====== Data shown

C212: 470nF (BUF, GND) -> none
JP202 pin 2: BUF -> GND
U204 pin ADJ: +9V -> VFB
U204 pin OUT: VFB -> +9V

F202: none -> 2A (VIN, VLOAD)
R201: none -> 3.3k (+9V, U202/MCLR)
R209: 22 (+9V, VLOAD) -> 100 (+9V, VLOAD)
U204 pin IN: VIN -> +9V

============
====== Data shown

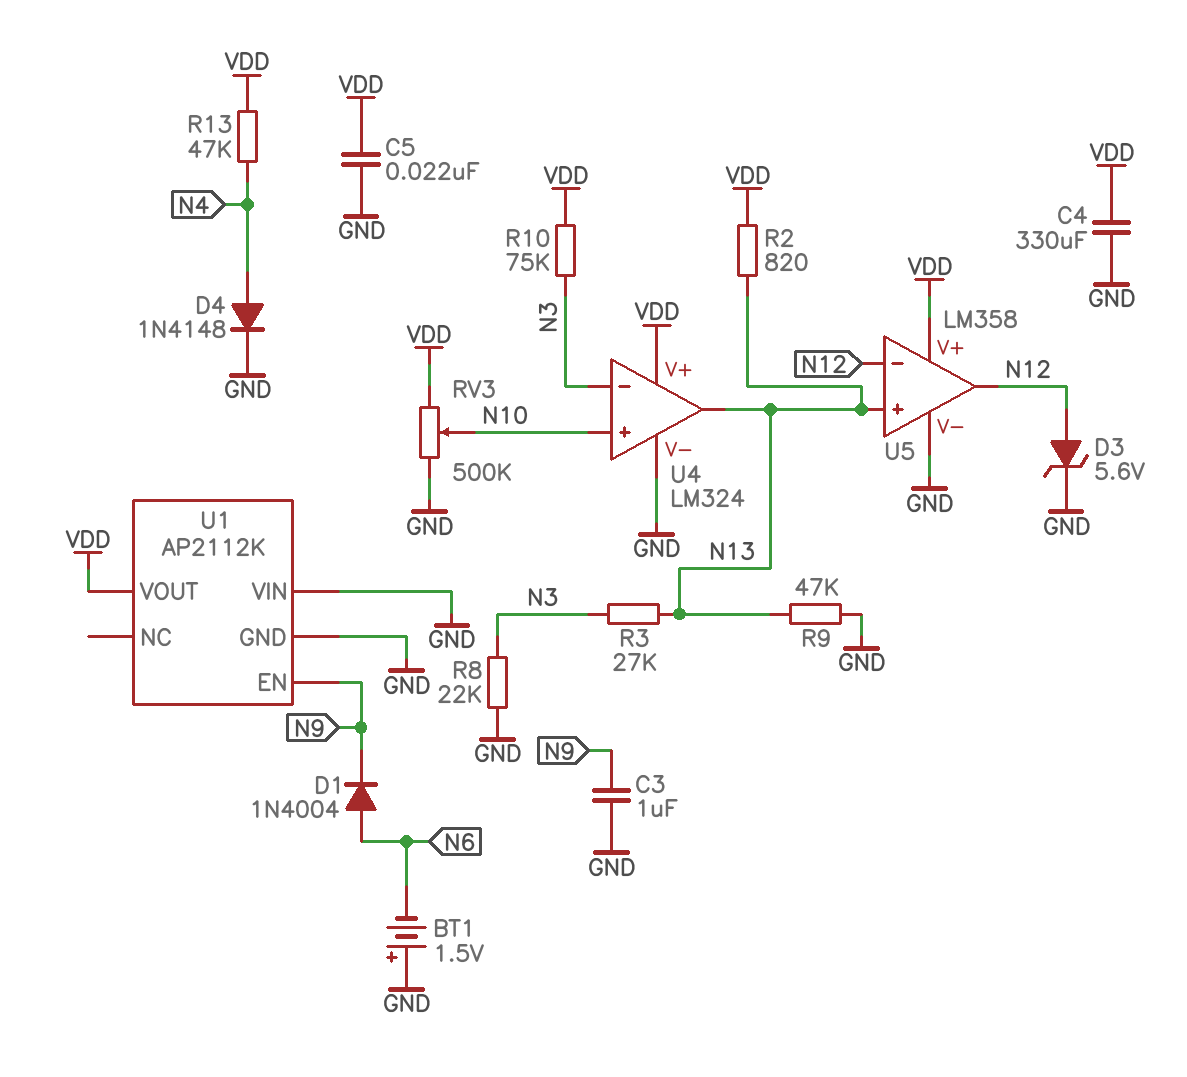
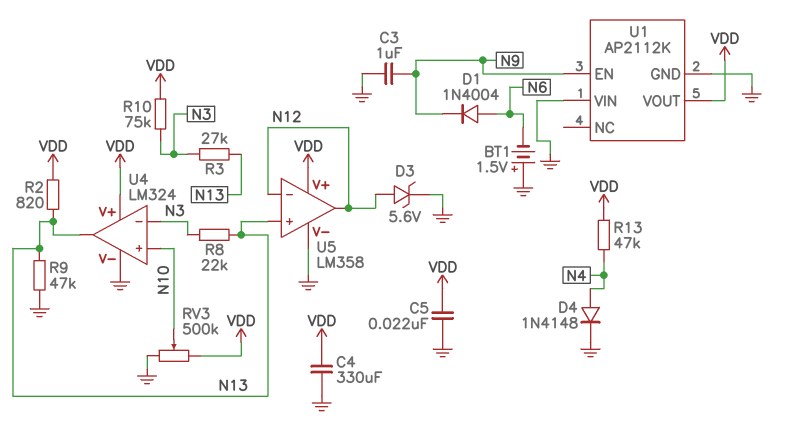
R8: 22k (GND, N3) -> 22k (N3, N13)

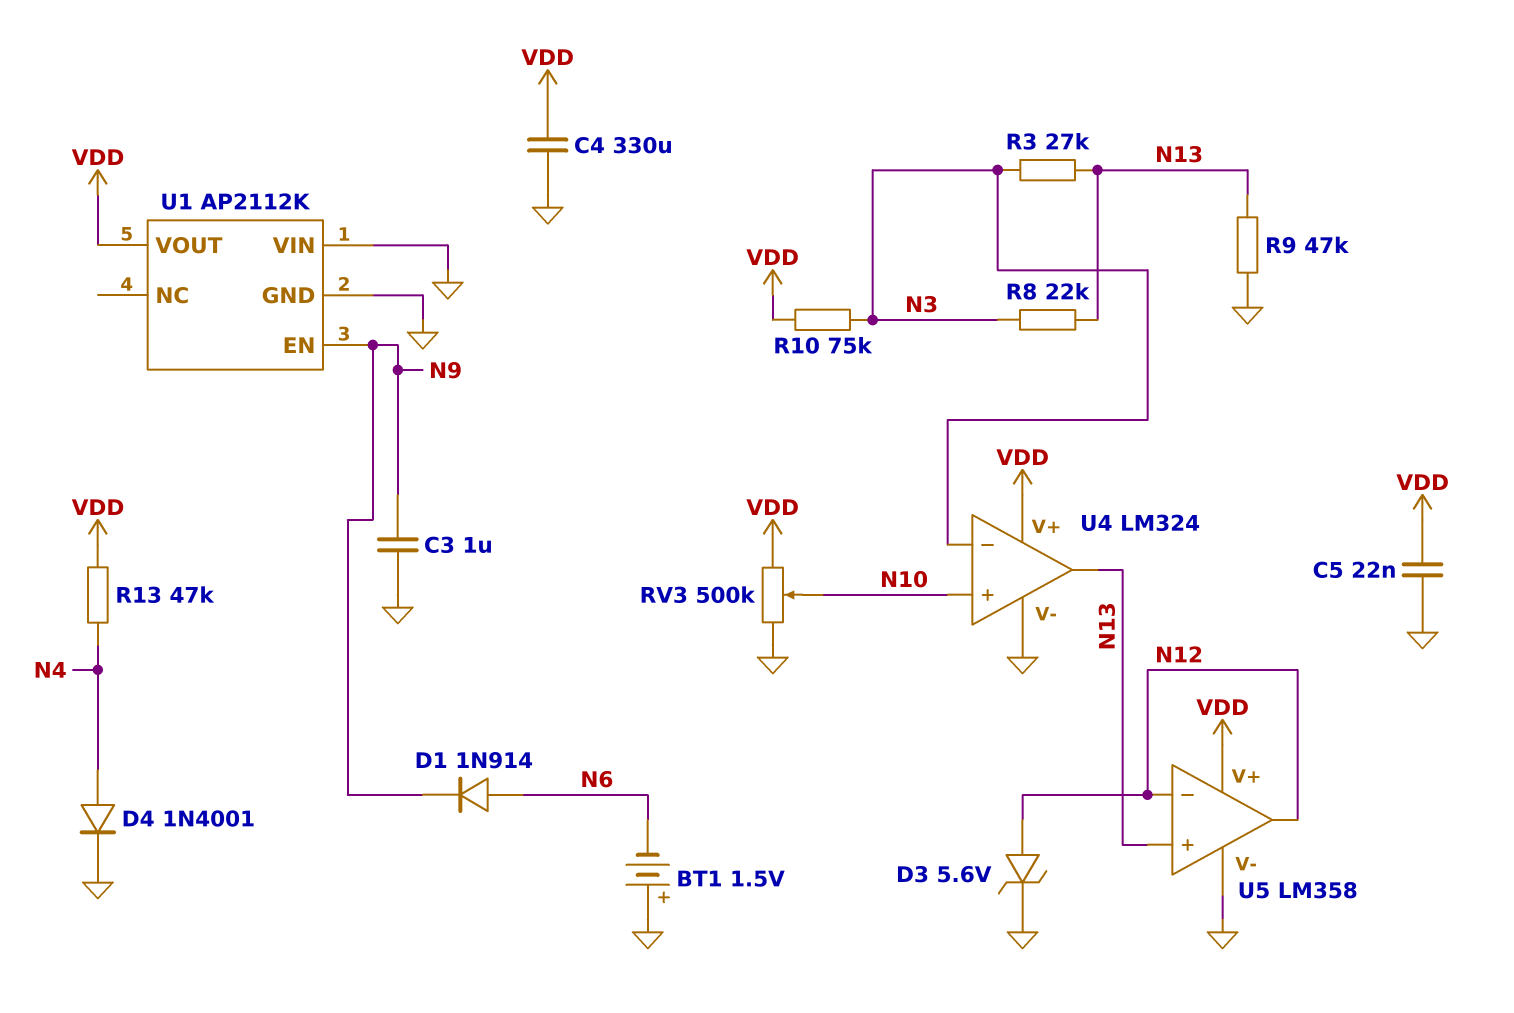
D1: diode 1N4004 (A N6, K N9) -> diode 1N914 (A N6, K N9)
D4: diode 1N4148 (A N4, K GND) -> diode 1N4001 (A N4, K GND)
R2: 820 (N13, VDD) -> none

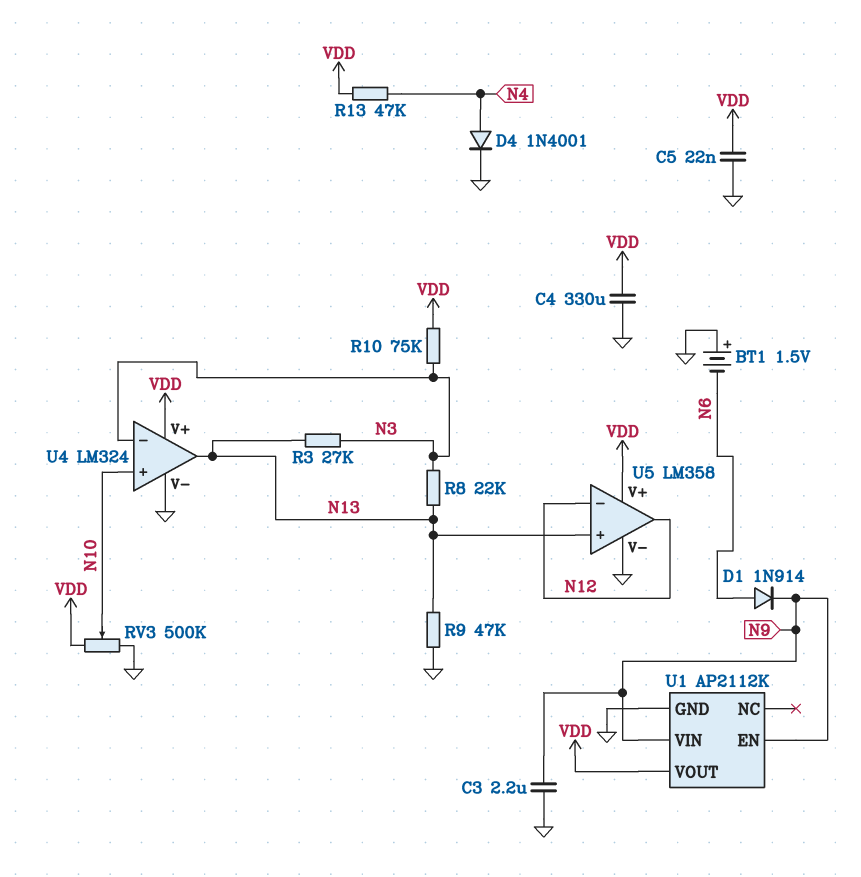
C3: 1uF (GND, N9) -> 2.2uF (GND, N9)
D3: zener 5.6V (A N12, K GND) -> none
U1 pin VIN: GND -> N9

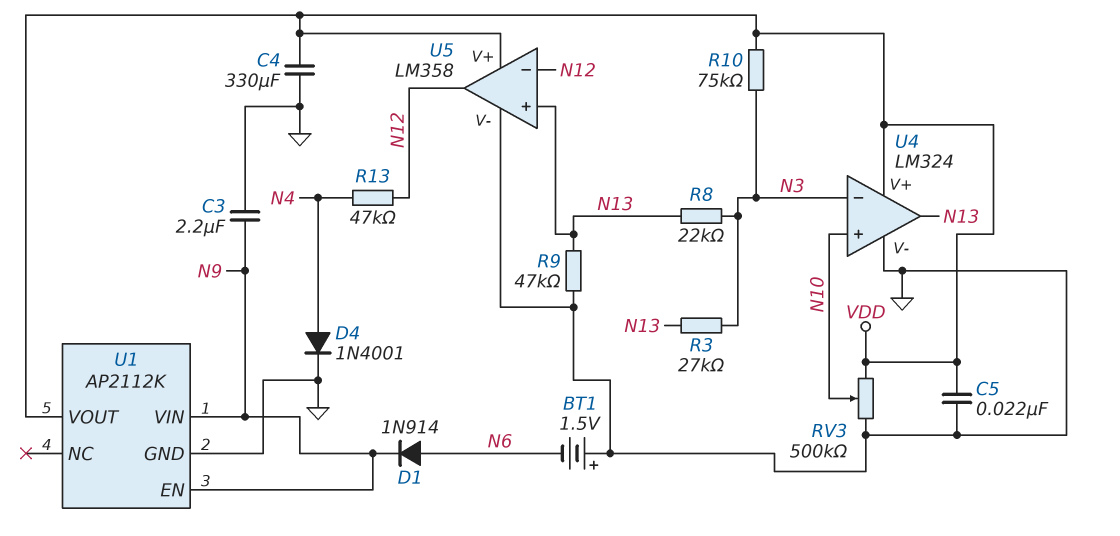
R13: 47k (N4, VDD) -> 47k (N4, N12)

============
====== Data shown

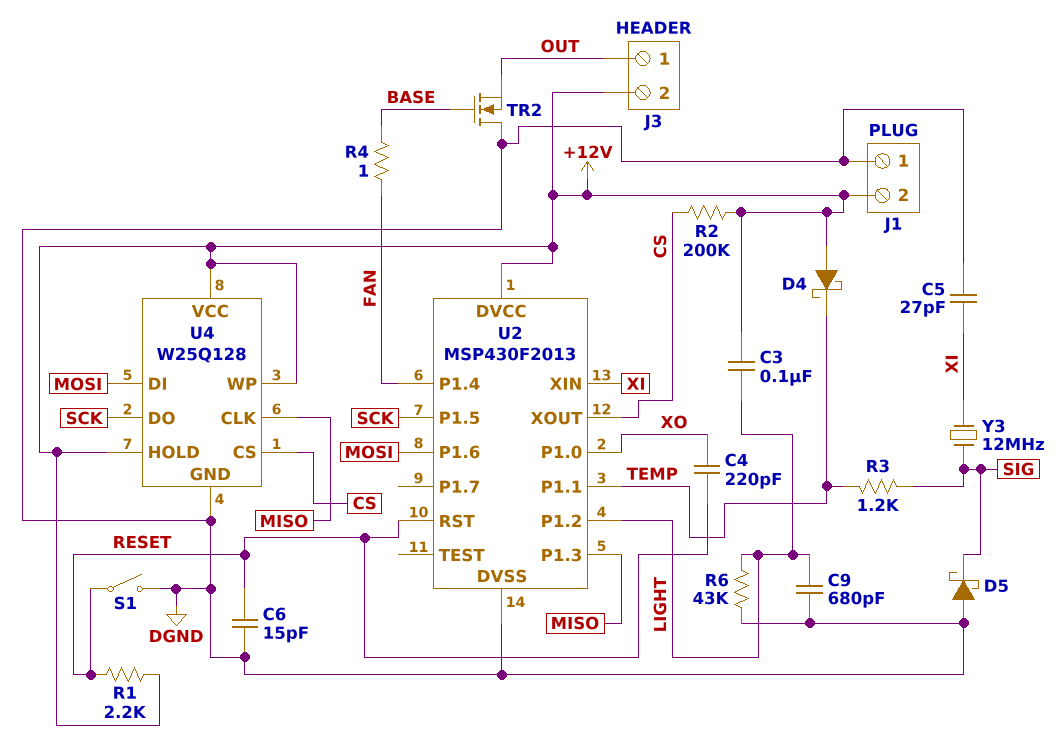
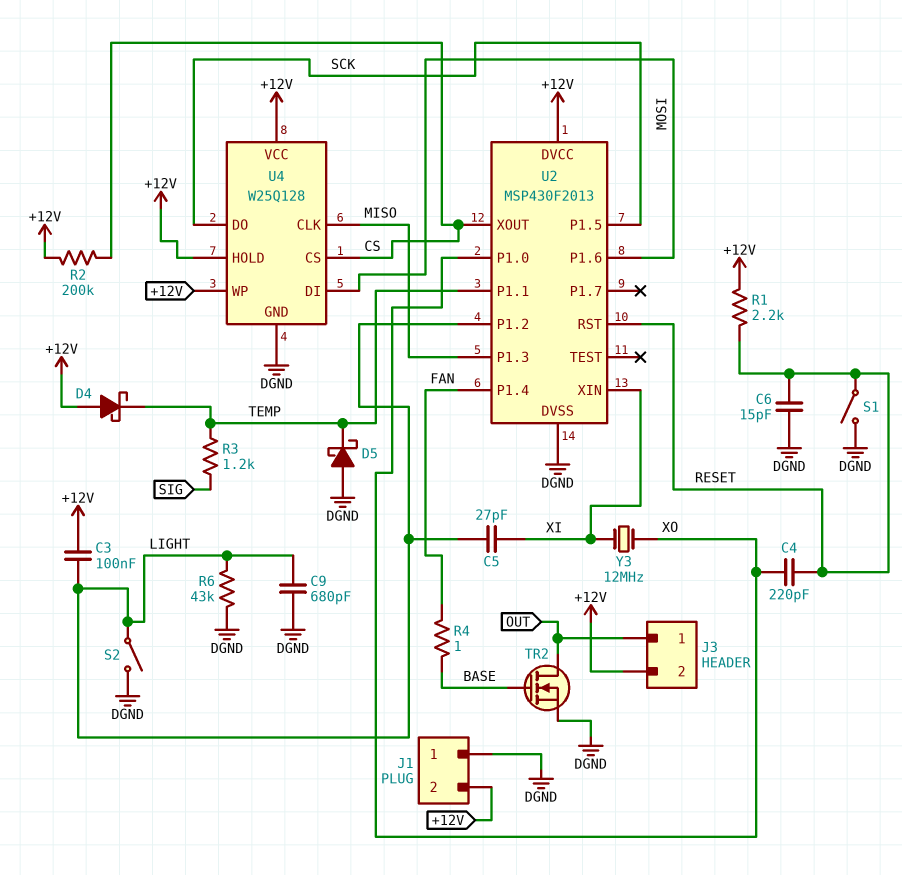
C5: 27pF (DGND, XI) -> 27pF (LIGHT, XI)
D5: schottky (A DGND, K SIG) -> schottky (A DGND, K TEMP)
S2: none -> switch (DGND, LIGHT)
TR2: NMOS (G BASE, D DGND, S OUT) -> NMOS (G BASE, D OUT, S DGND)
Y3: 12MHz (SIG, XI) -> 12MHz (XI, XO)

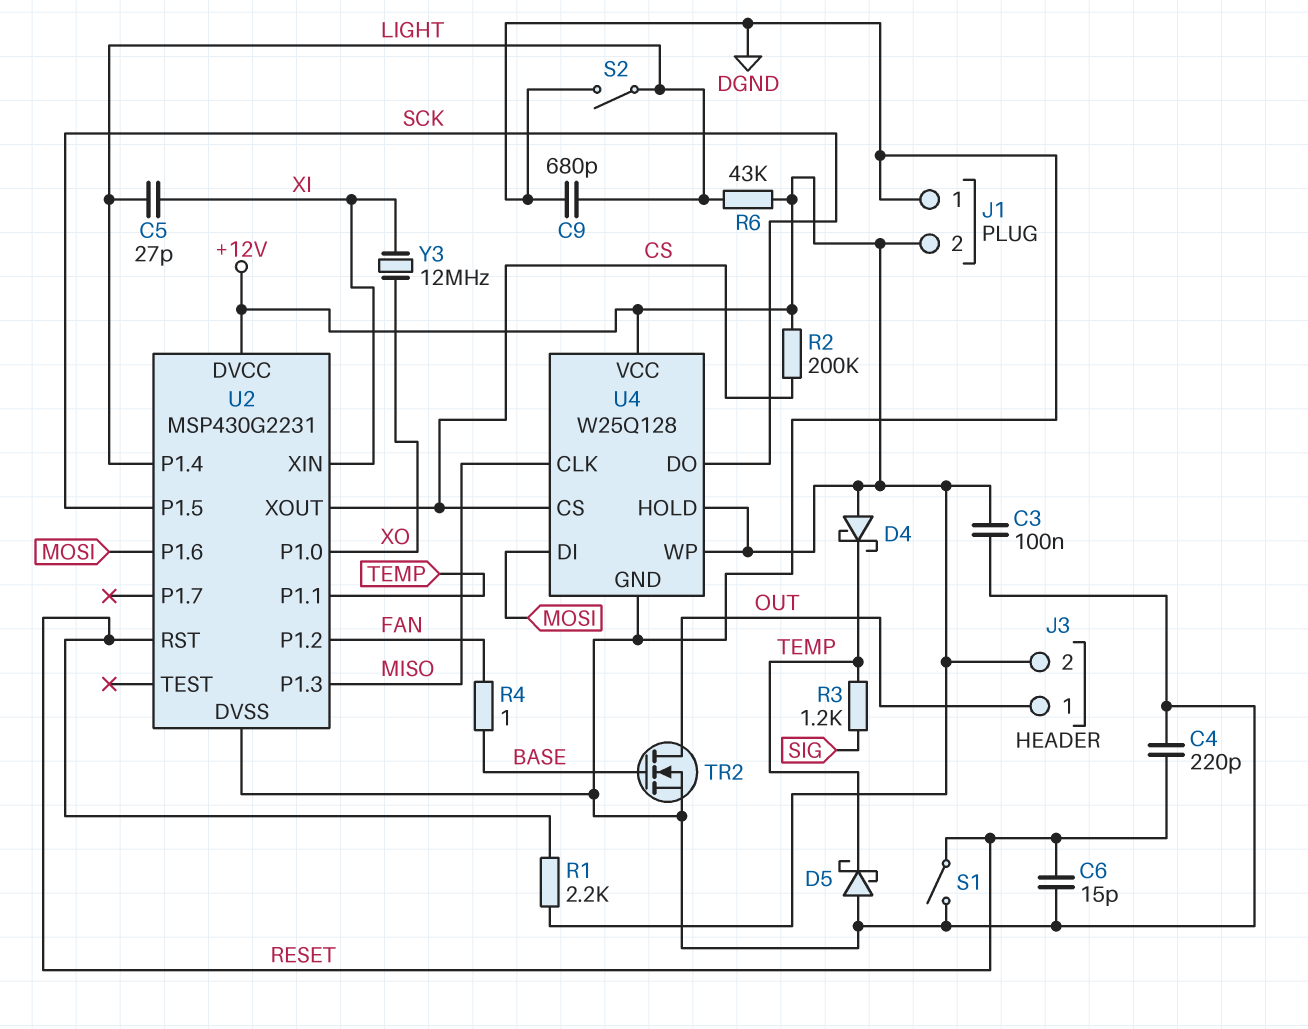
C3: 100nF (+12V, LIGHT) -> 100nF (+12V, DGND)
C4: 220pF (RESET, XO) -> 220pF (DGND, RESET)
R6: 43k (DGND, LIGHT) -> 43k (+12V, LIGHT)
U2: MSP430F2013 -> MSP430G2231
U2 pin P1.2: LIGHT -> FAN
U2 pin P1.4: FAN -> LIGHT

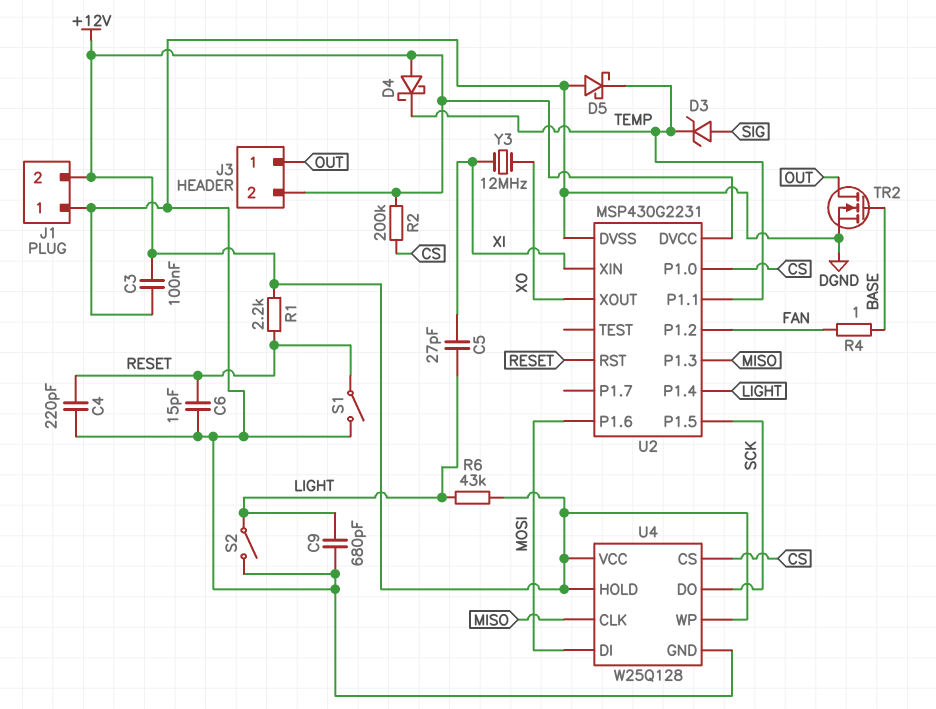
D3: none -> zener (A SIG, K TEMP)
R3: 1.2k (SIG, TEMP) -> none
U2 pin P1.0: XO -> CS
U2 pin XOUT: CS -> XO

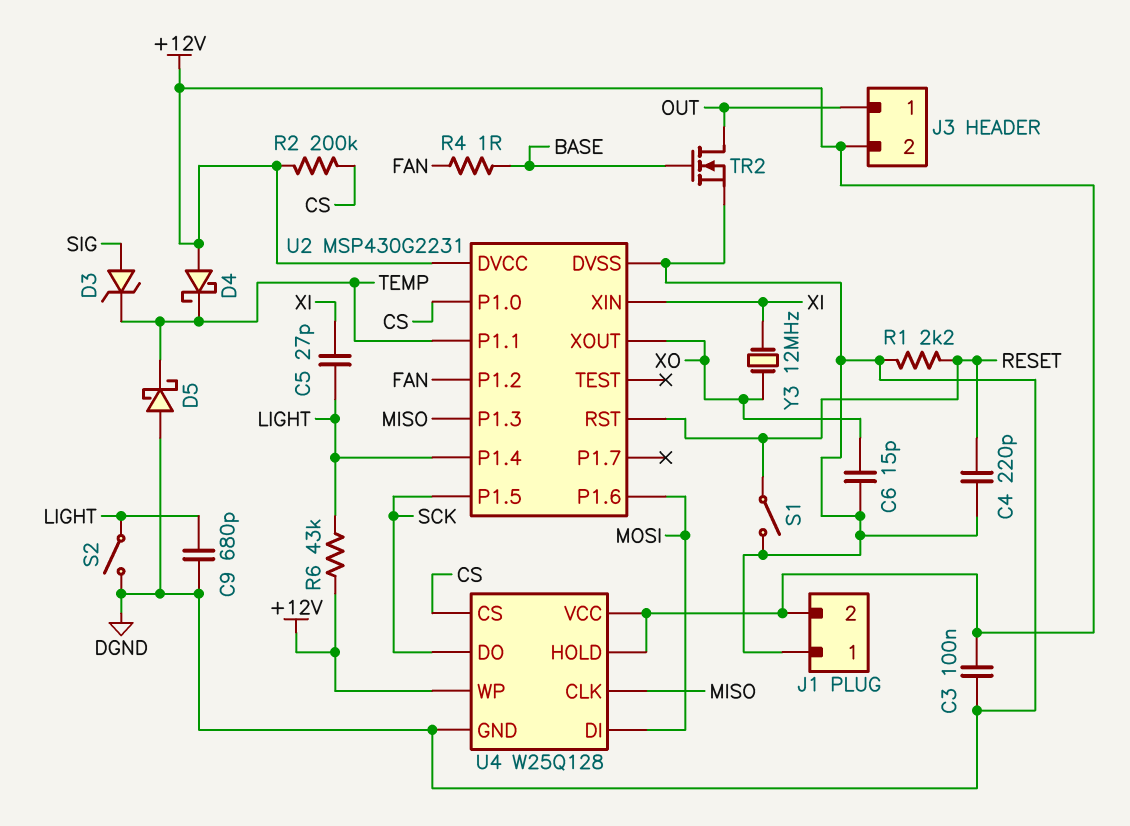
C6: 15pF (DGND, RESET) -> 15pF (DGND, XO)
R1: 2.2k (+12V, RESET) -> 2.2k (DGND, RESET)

============

Exercise prompt:
In the entries above, how many lines contain the word "DGND"? Provide the number alone.

Response to this exercise:
9